● **TRY IT**
What follows is a set of records; restate each one word for word and drop the pictures.

● **DATA PROVIDED**

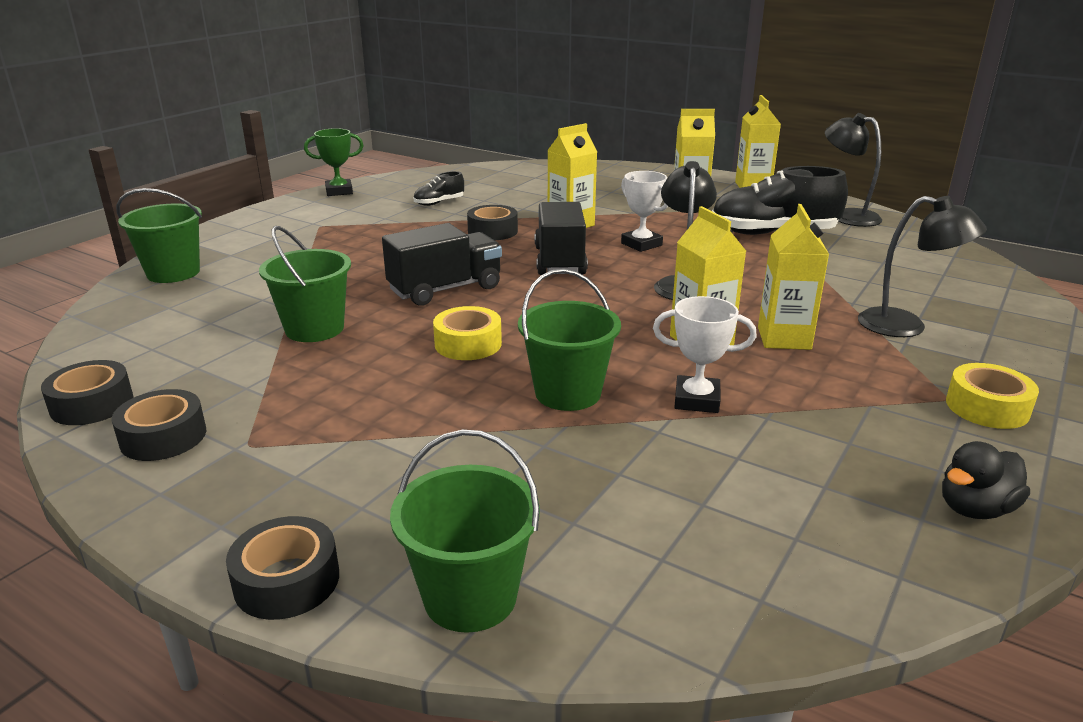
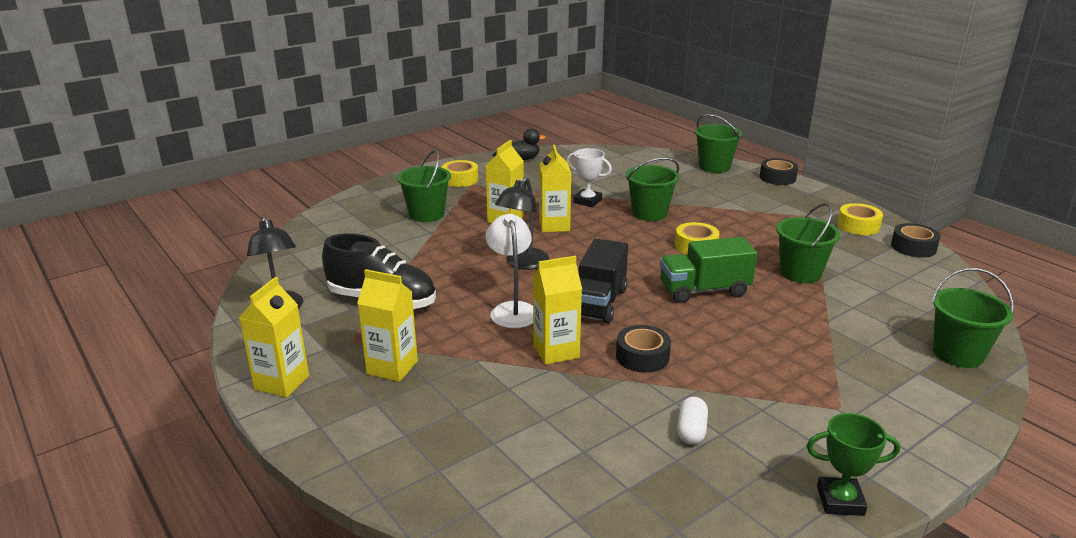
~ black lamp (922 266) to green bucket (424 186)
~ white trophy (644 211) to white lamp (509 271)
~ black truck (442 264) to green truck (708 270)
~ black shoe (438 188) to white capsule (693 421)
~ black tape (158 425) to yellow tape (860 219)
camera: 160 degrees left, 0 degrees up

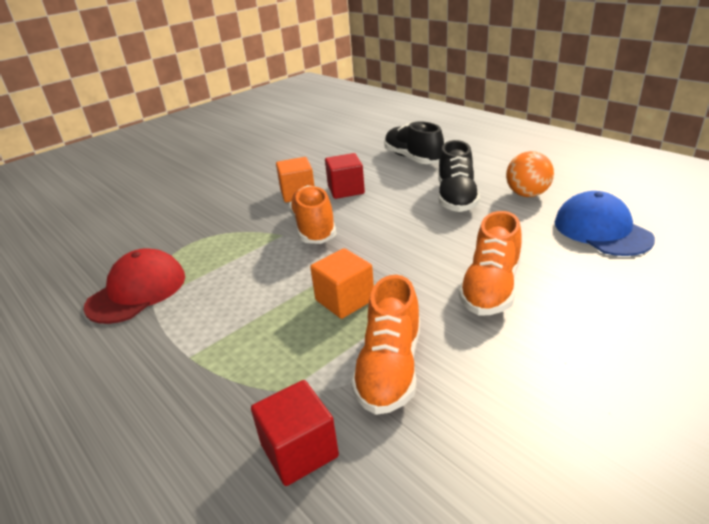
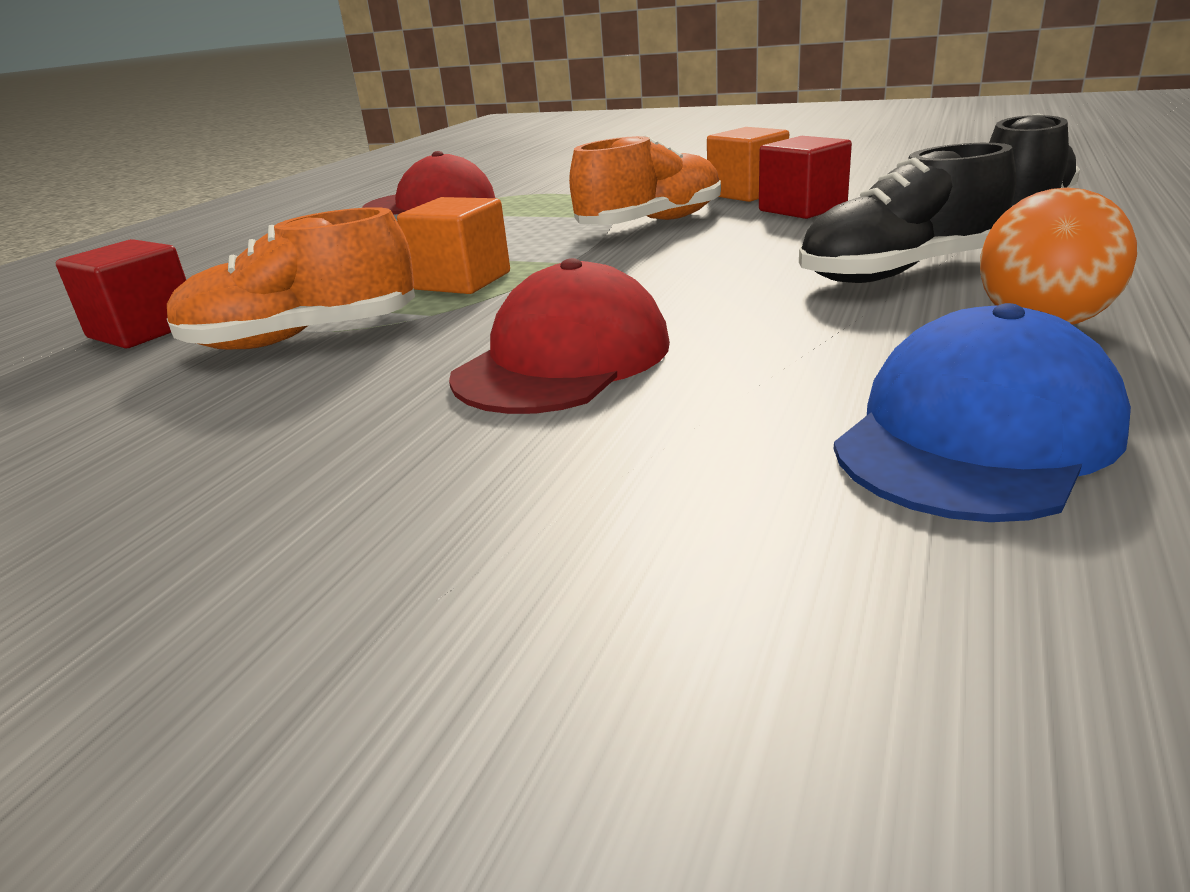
~ orange shoe (490 263) to red cap (559 336)
camera: 65 degrees right, 5 degrees down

● **RESULT FOR THIS TASK**
~ black lamp (922 266) to green bucket (424 186)
~ white trophy (644 211) to white lamp (509 271)
~ black truck (442 264) to green truck (708 270)
~ black shoe (438 188) to white capsule (693 421)
~ black tape (158 425) to yellow tape (860 219)
camera: 160 degrees left, 0 degrees up

~ orange shoe (490 263) to red cap (559 336)
camera: 65 degrees right, 5 degrees down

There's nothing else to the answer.